## Work order
Scan the entries below for the string "circle" and copy every line where it turns up.

## Given records
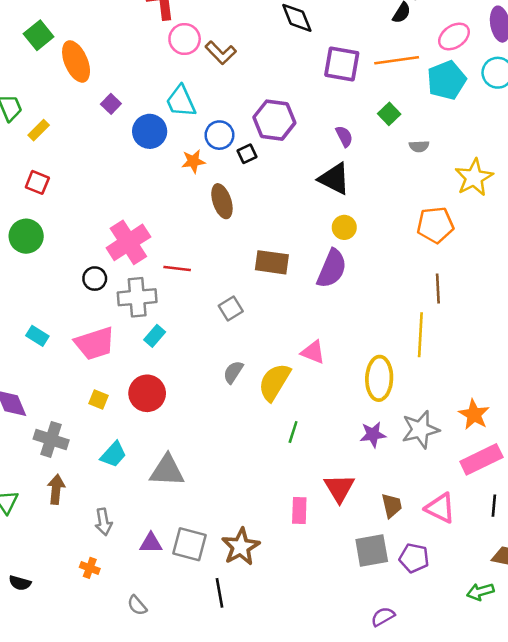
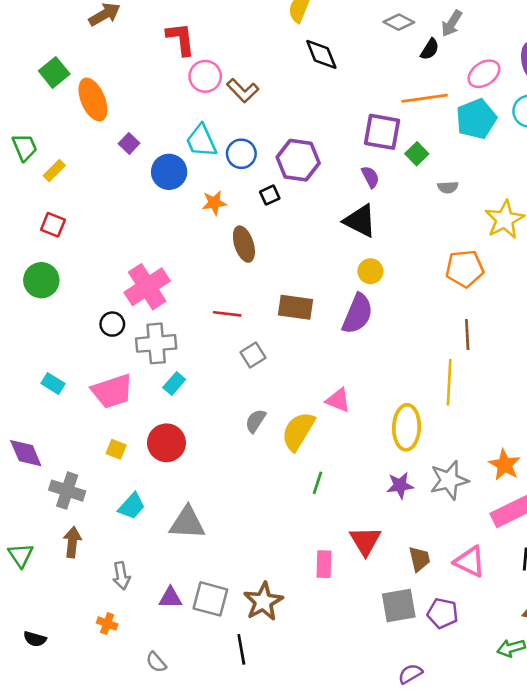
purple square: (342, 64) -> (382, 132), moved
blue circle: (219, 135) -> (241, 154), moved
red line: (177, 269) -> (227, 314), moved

==

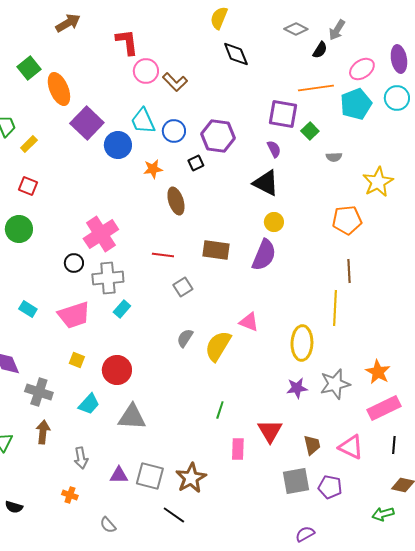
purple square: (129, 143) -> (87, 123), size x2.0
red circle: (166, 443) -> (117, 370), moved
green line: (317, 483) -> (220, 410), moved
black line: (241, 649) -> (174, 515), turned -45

## Solution to this problem
blue circle: (219, 135) -> (241, 154), moved
red circle: (166, 443) -> (117, 370), moved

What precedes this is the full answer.